[[ Records shown, beginning ]]

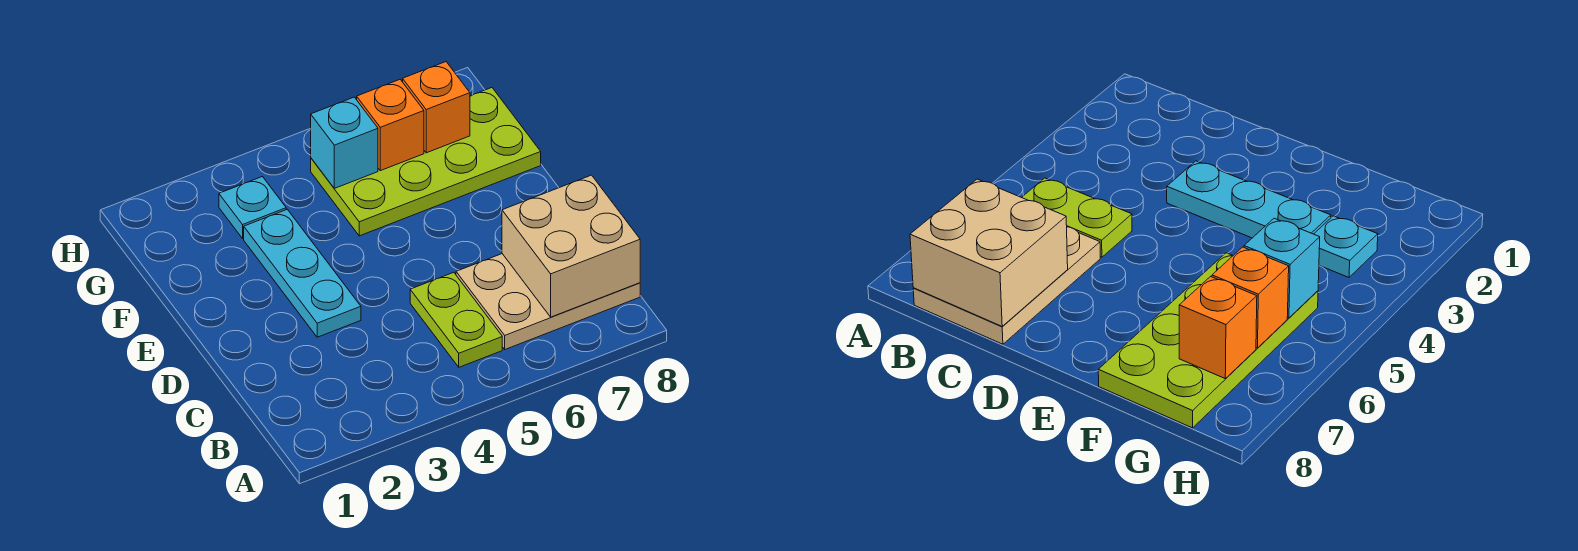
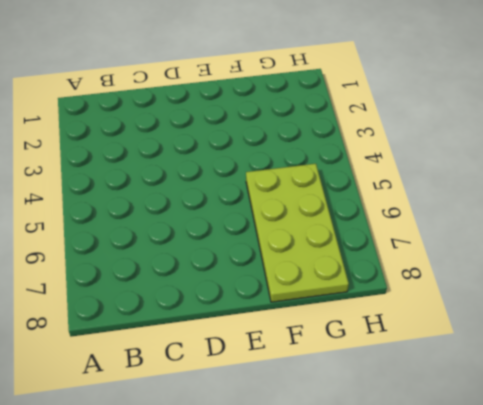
none -> lime 1x2 plate [410,272,502,367]
none -> tan 2x3 plate [456,254,640,349]

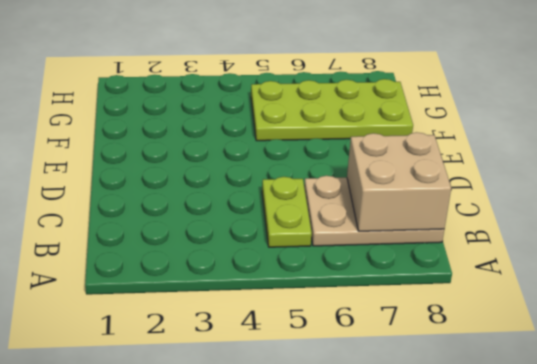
none -> cyan 1x3 plate [244,209,361,337]
none -> cyan 1x1 plate [219,177,286,238]

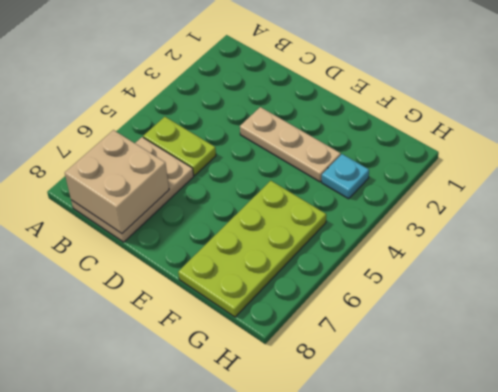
tan 1x3 plate [240,107,341,182] -> cyan 1x3 plate [244,209,361,337]
none -> cyan 1x1 brick [311,97,378,188]
none -> orange 1x1 brick [357,80,424,171]

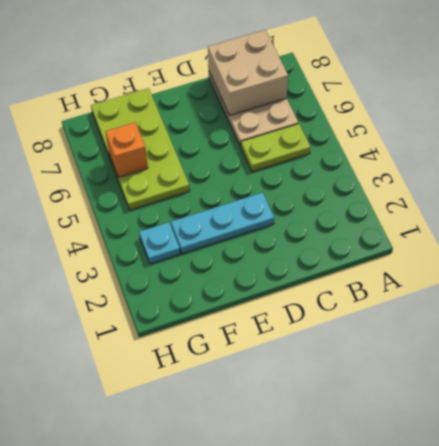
none -> cyan 1x1 brick [311,97,378,188]
none -> orange 1x1 brick [403,62,470,153]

[[ Records shown, end ]]

The problem → For this task, give again exactly the lines from the line with "none -> cyan 1x1 plate [219,177,286,238]" through the end of the entries, including both ends, and omit the pictures.

Response →
none -> cyan 1x1 plate [219,177,286,238]

tan 1x3 plate [240,107,341,182] -> cyan 1x3 plate [244,209,361,337]
none -> cyan 1x1 brick [311,97,378,188]
none -> orange 1x1 brick [357,80,424,171]

none -> cyan 1x1 brick [311,97,378,188]
none -> orange 1x1 brick [403,62,470,153]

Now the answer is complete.